EXERCISE -
What you return should be only the lines in the entries below between the one holding "IC1 pin CH1: MISO -> none" and the one holding "R8: 1M (COM, VIN) -> none", ends included, with every picture left out.

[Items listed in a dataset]

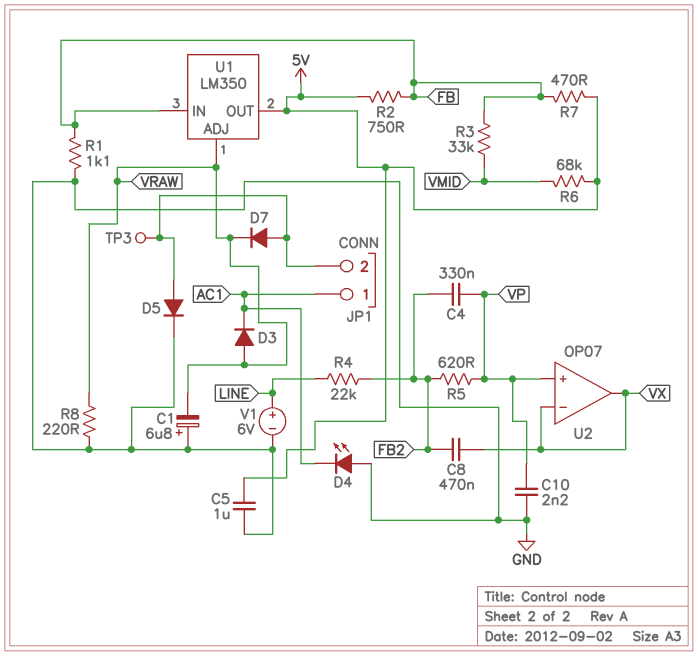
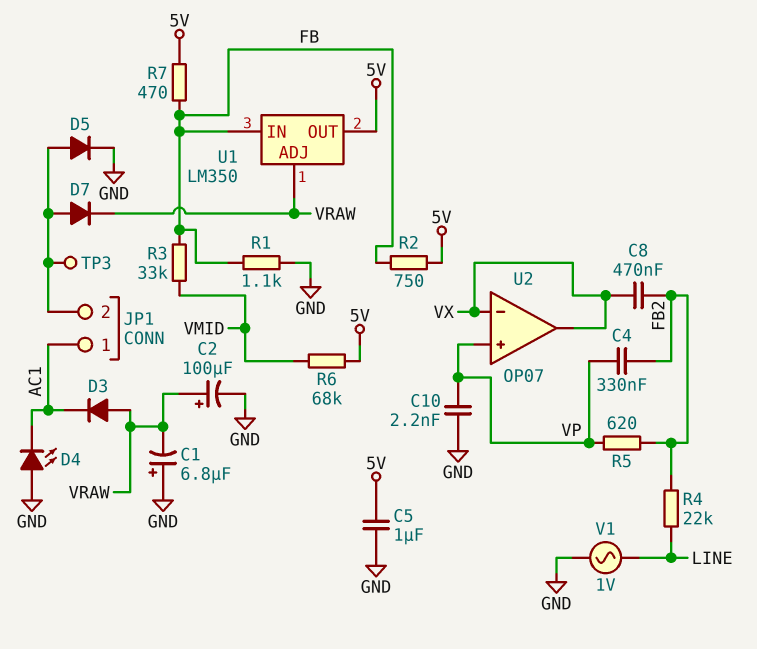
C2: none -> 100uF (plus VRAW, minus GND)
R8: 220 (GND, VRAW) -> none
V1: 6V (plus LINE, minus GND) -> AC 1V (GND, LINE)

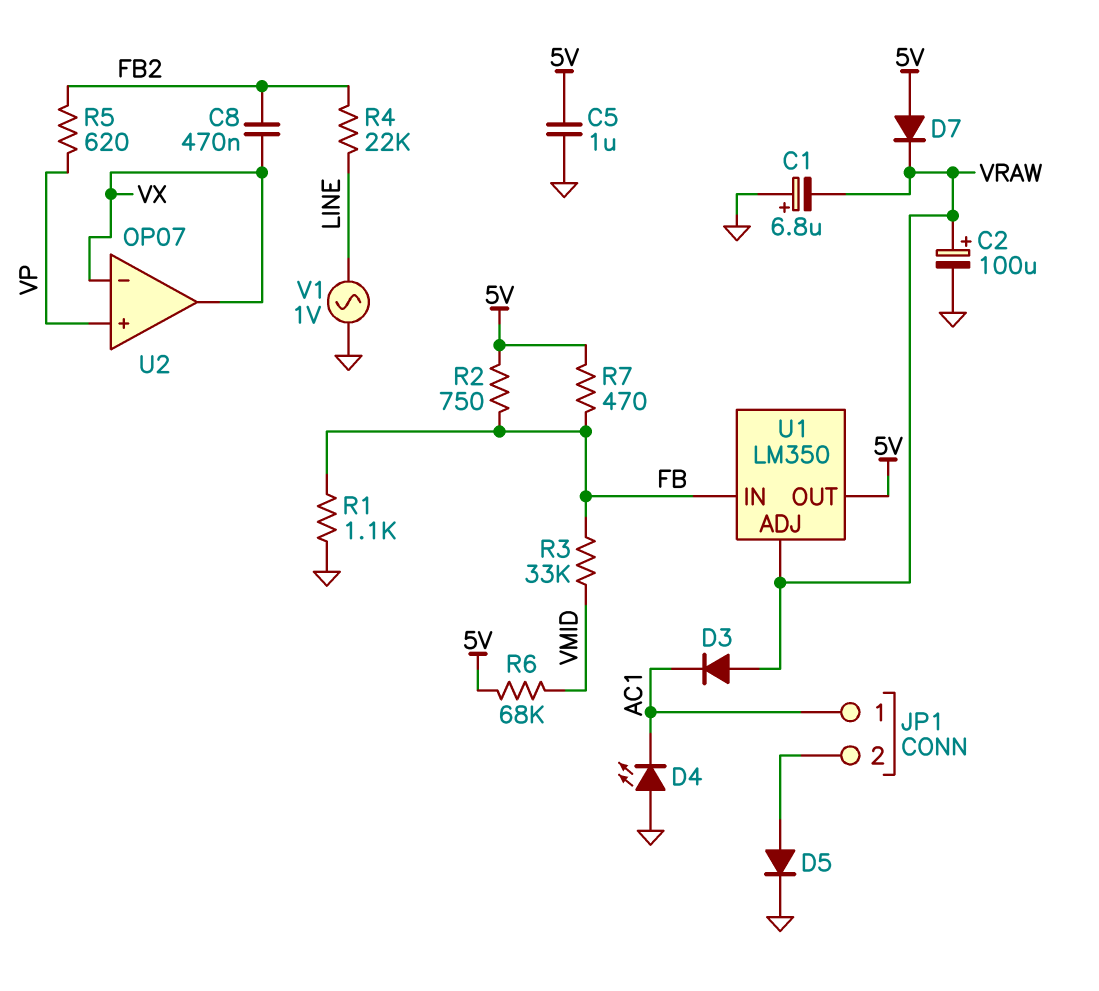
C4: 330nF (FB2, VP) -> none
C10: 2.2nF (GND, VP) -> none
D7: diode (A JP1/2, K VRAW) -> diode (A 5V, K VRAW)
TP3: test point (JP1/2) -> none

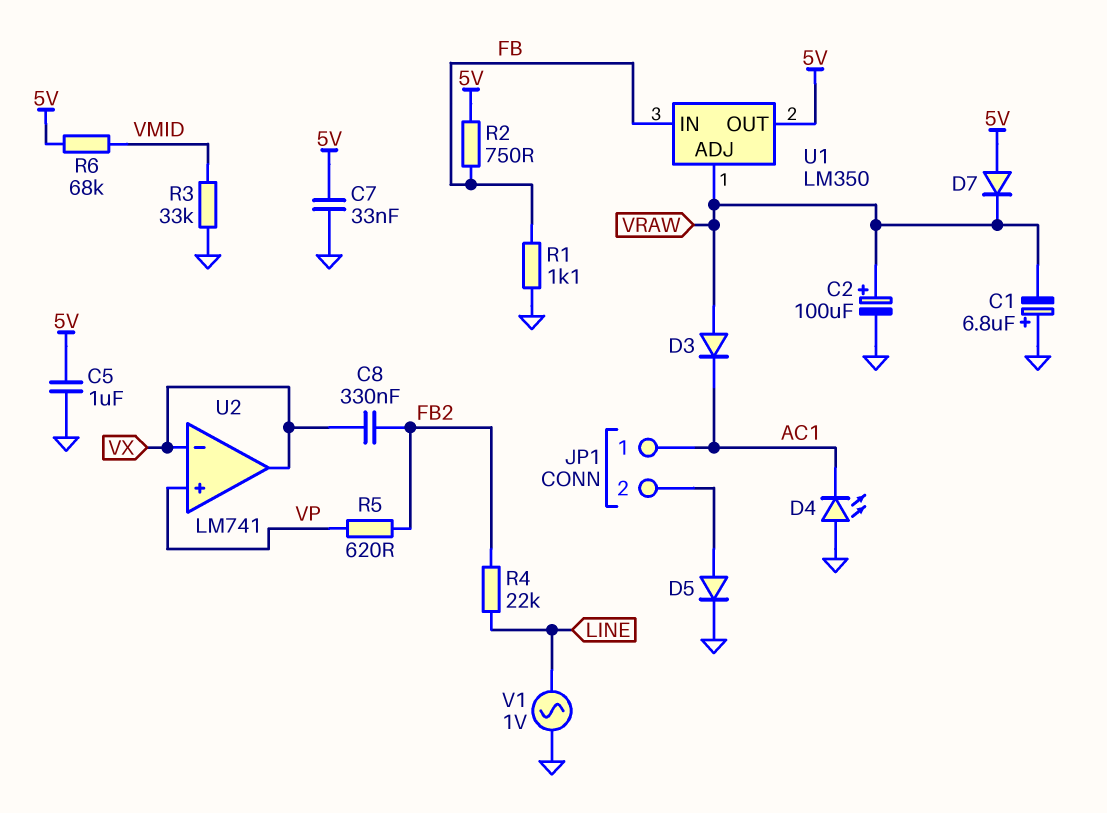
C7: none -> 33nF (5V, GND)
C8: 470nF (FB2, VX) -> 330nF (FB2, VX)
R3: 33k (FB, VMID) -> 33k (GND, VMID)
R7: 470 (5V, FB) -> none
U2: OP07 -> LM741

---

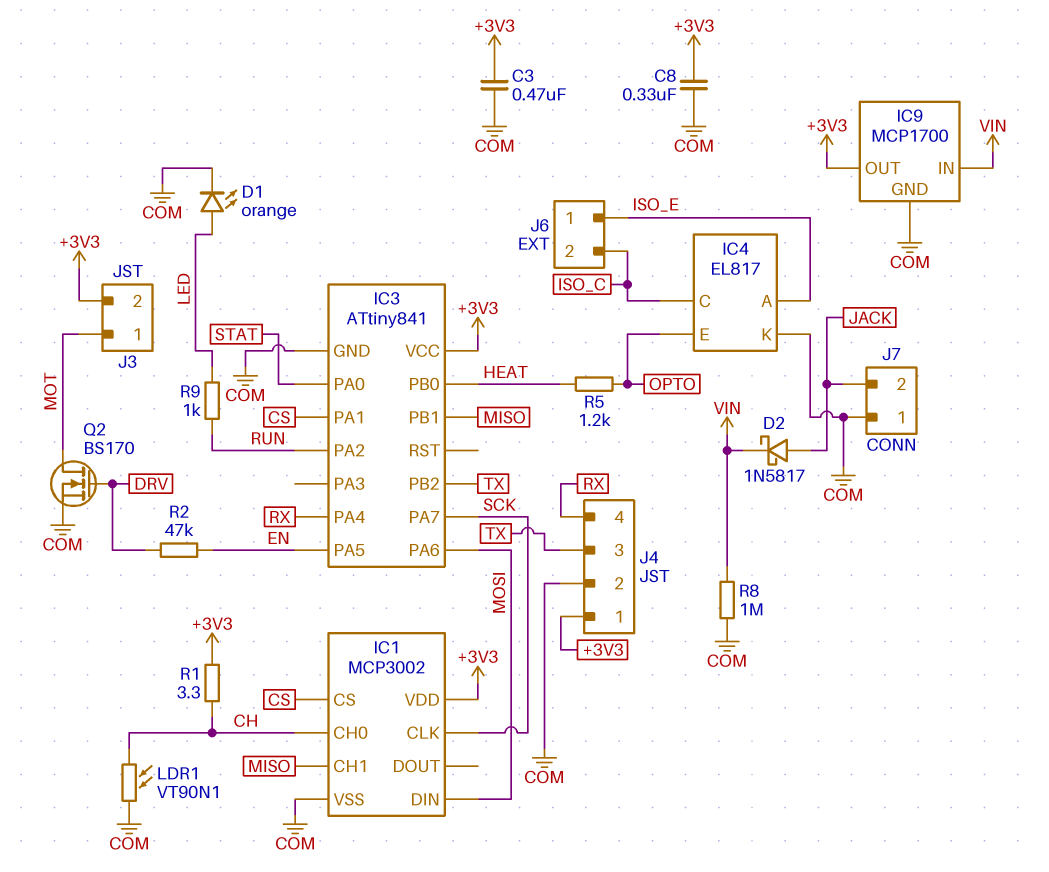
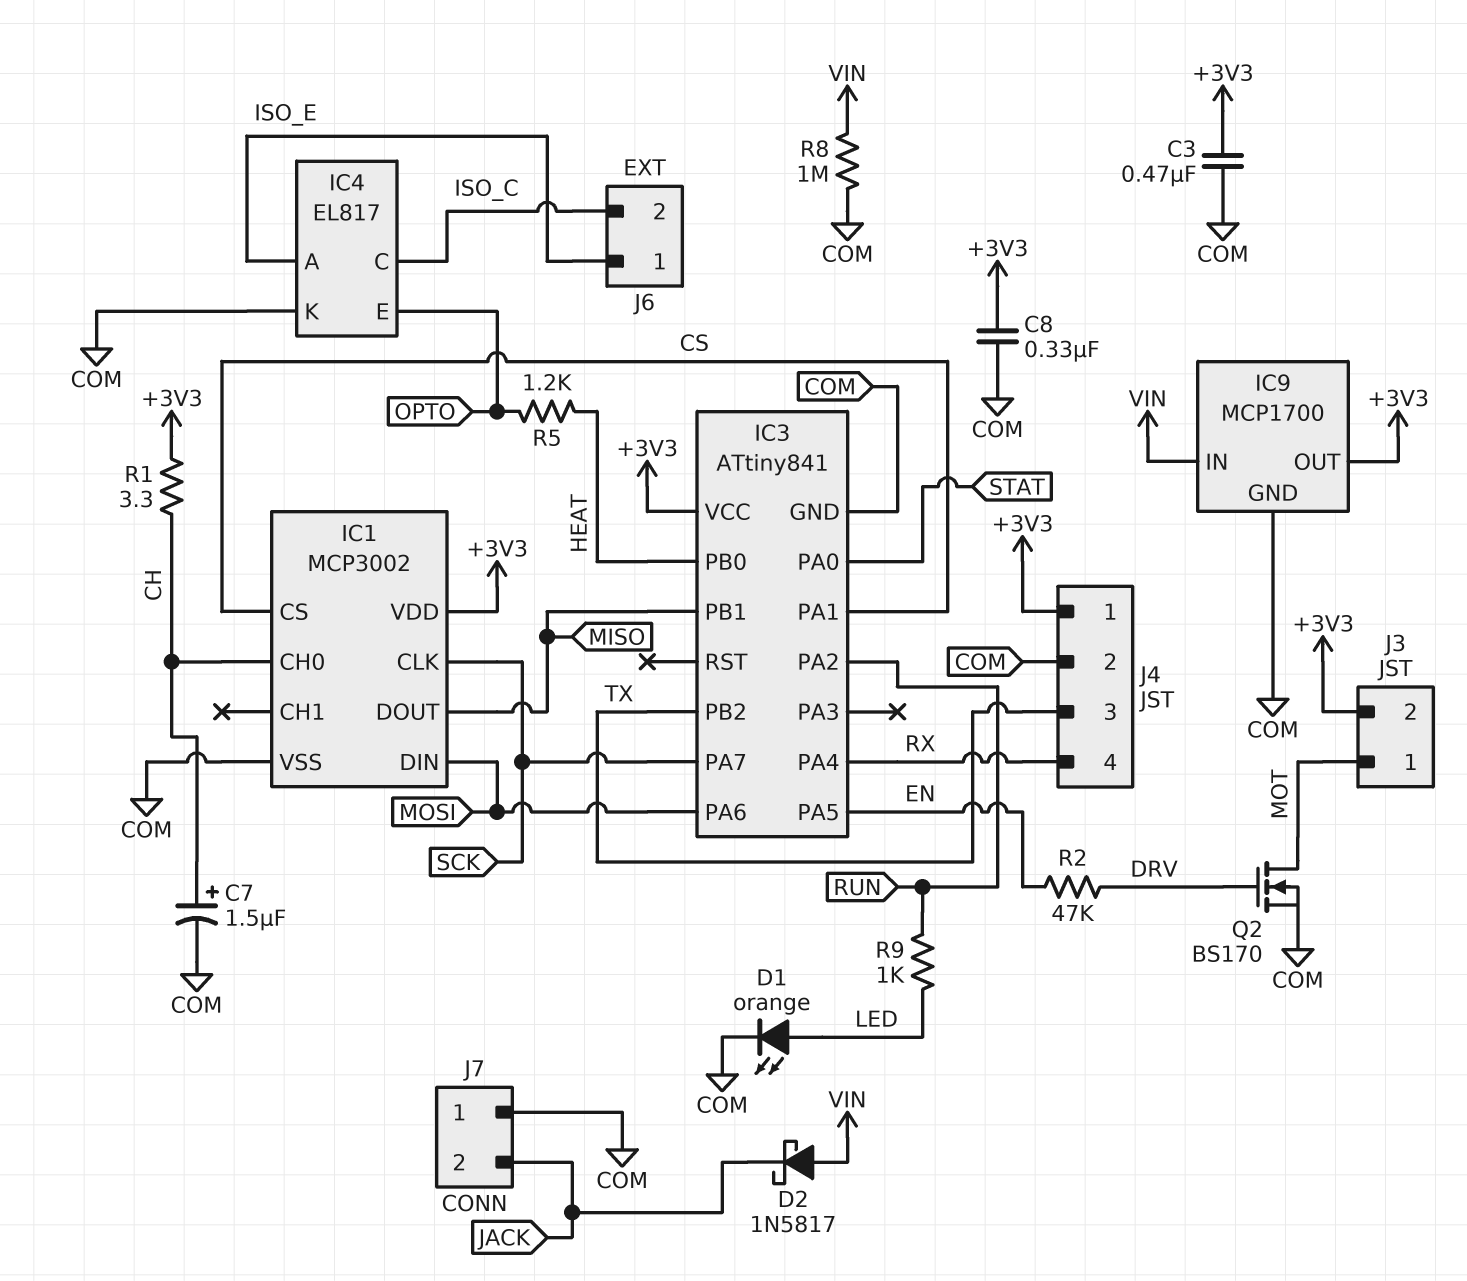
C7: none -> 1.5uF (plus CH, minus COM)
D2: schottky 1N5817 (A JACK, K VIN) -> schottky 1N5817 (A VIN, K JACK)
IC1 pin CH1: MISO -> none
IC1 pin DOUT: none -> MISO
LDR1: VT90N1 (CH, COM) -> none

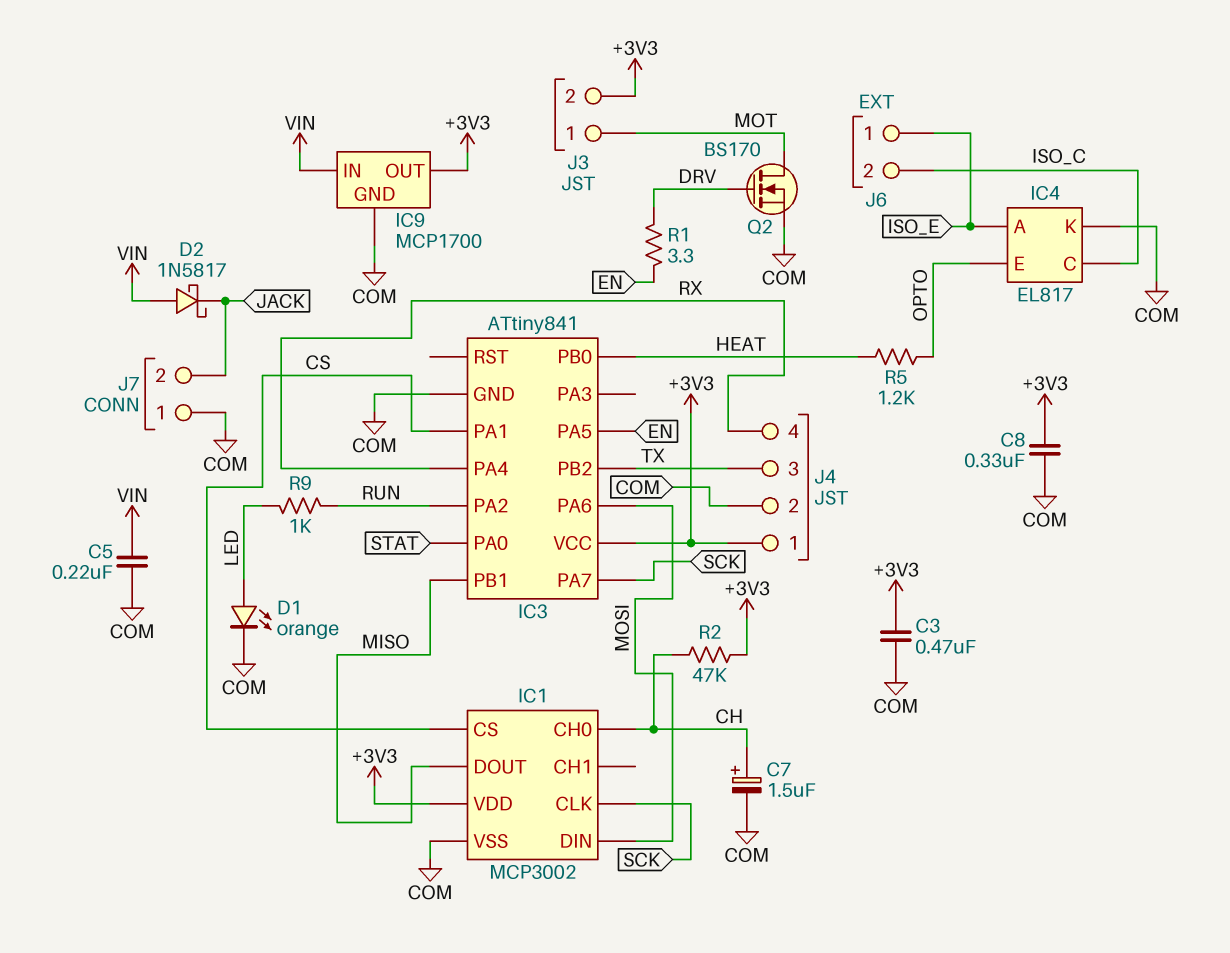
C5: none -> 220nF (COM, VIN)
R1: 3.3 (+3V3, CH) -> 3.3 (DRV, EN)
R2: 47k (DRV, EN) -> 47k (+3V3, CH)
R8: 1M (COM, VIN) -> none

ANSWER SPACE -
IC1 pin CH1: MISO -> none
IC1 pin DOUT: none -> MISO
LDR1: VT90N1 (CH, COM) -> none

C5: none -> 220nF (COM, VIN)
R1: 3.3 (+3V3, CH) -> 3.3 (DRV, EN)
R2: 47k (DRV, EN) -> 47k (+3V3, CH)
R8: 1M (COM, VIN) -> none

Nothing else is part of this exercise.